-- THE RECORDS follows --

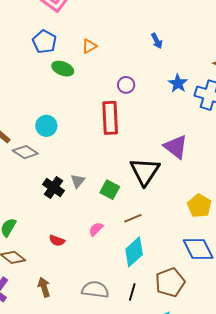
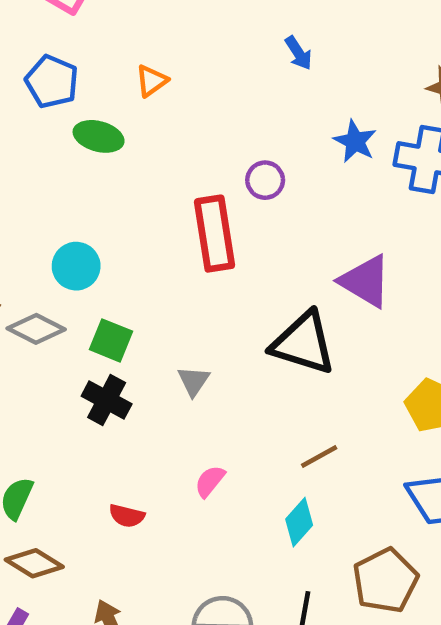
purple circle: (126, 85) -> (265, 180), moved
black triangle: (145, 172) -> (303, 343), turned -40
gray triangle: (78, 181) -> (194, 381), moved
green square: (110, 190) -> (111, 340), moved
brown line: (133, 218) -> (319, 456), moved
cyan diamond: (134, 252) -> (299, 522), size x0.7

-- THE RECORDS concluded --
-- THE RECORDS follows --

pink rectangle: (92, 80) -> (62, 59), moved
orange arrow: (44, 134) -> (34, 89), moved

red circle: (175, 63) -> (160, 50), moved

-- THE RECORDS concluded --

### WORK ITEM
Retype, in the same exact form, the lines of the material above from the line holding "brown line: (133, 218) -> (319, 456), moved" through the line holding "cyan diamond: (134, 252)".

### SOLUTION TO THIS TASK
brown line: (133, 218) -> (319, 456), moved
cyan diamond: (134, 252) -> (299, 522), size x0.7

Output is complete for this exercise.